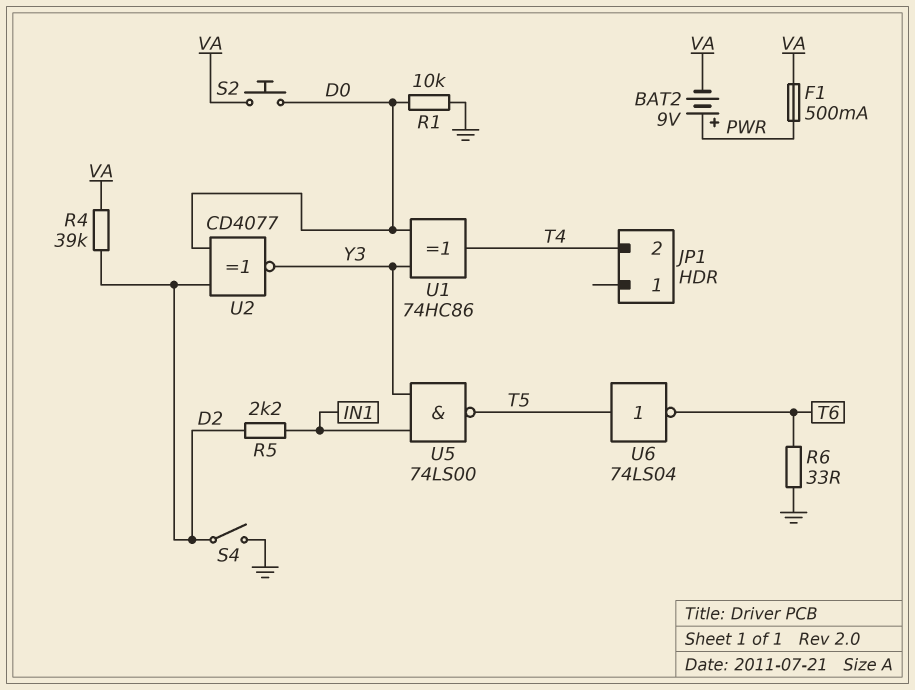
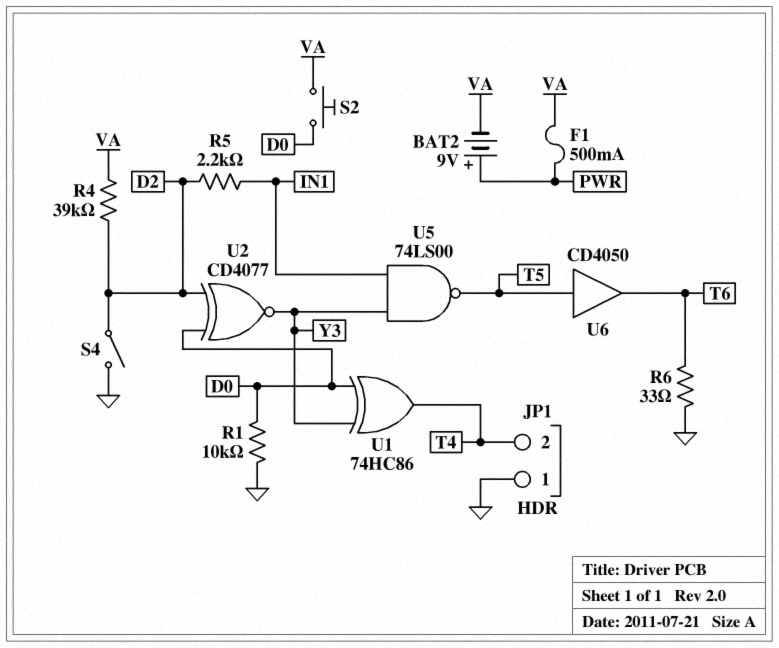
JP1 pin 1: none -> GND
U6: NOT 74LS04 (in T5, out T6) -> buffer CD4050 (in T5, out T6)

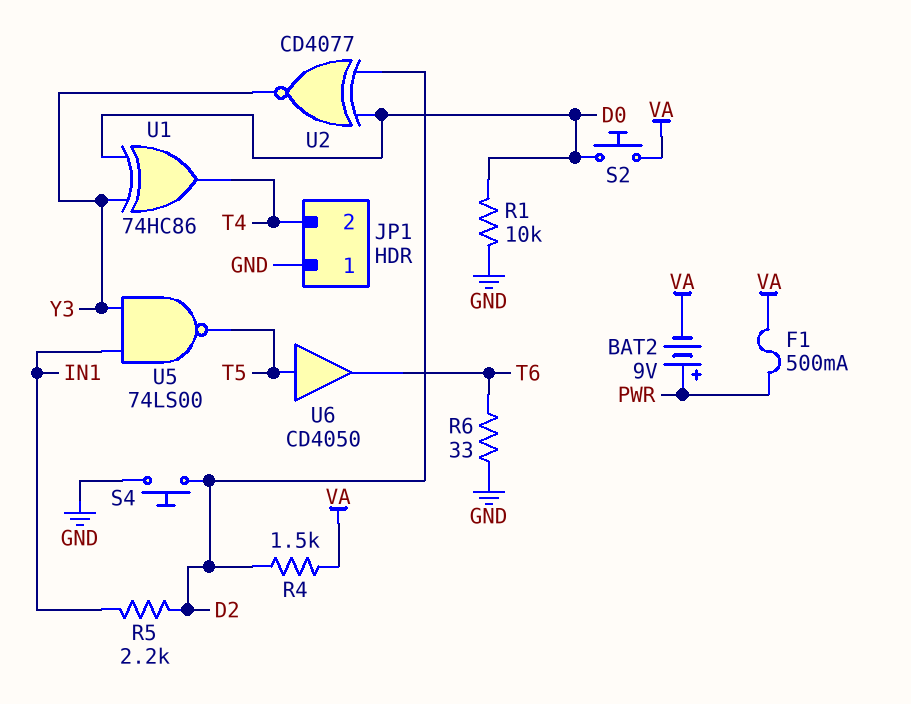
R4: 39k (D2, VA) -> 1.5k (D2, VA)
S4: switch (D2, GND) -> button (D2, GND)

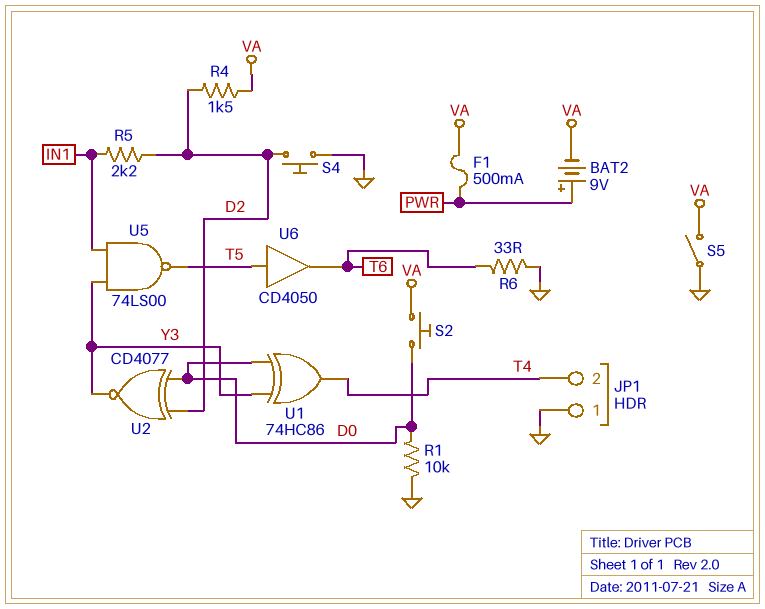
S5: none -> switch (GND, VA)

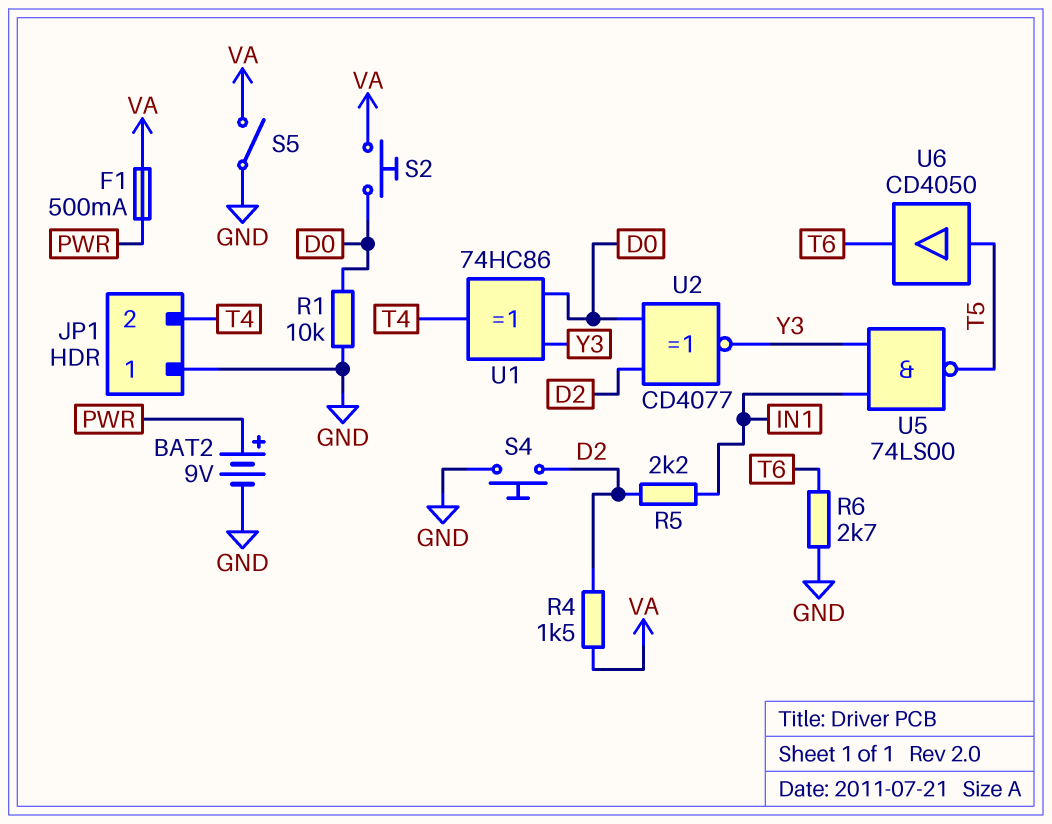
BAT2: 9V (plus PWR, minus VA) -> 9V (plus PWR, minus GND)
R6: 33 (GND, T6) -> 2.7k (GND, T6)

## [PROBLEM DETAILS]
Start copying at the line that contains "BAT2: 9V (plus" and stop after the last line of the records, keeping every line exactly.

## [RESULT OF THIS EXERCISE]
BAT2: 9V (plus PWR, minus VA) -> 9V (plus PWR, minus GND)
R6: 33 (GND, T6) -> 2.7k (GND, T6)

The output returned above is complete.